WHAT YOU HAVE TO DO: Below are entries. Copy exactly the lines running from the line that holds "(588, 406) = (247, 344): none" to the line that holds "(661, 375) = (204, 385): none", with both ends included.

RECORDS FOR THIS TASK:
###

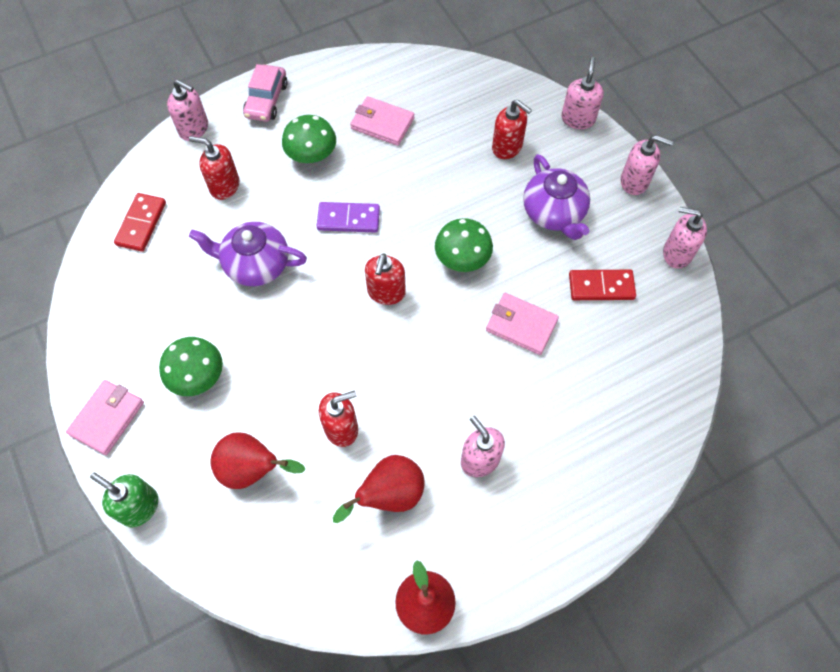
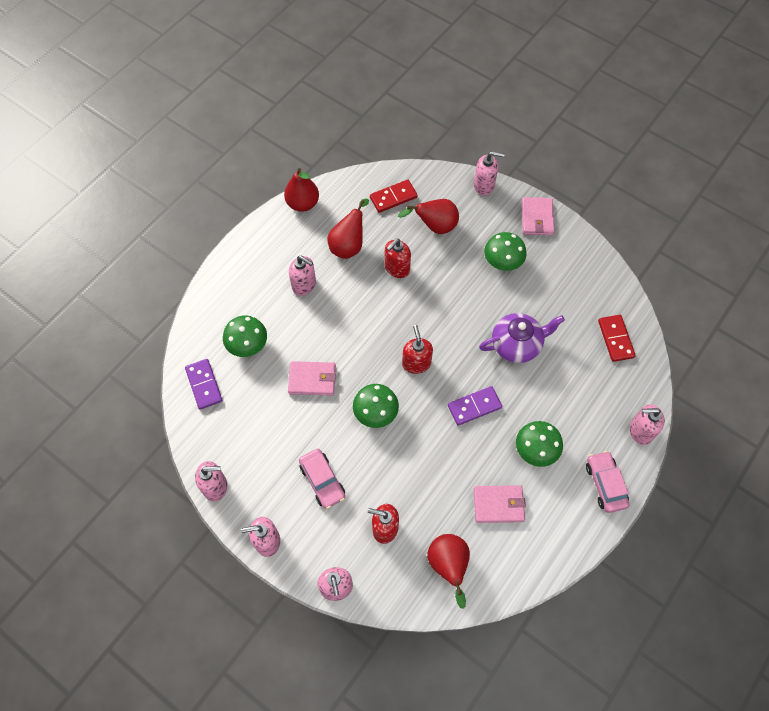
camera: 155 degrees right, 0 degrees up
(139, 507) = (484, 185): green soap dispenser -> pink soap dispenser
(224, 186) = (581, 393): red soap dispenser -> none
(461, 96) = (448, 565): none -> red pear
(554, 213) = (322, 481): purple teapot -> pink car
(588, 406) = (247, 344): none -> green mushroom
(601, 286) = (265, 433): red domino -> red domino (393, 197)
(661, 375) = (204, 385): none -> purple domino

###

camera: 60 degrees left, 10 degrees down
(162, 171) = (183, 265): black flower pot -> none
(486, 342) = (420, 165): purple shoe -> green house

###

ANSWER TO THIS TASK:
(588, 406) = (247, 344): none -> green mushroom
(601, 286) = (265, 433): red domino -> red domino (393, 197)
(661, 375) = (204, 385): none -> purple domino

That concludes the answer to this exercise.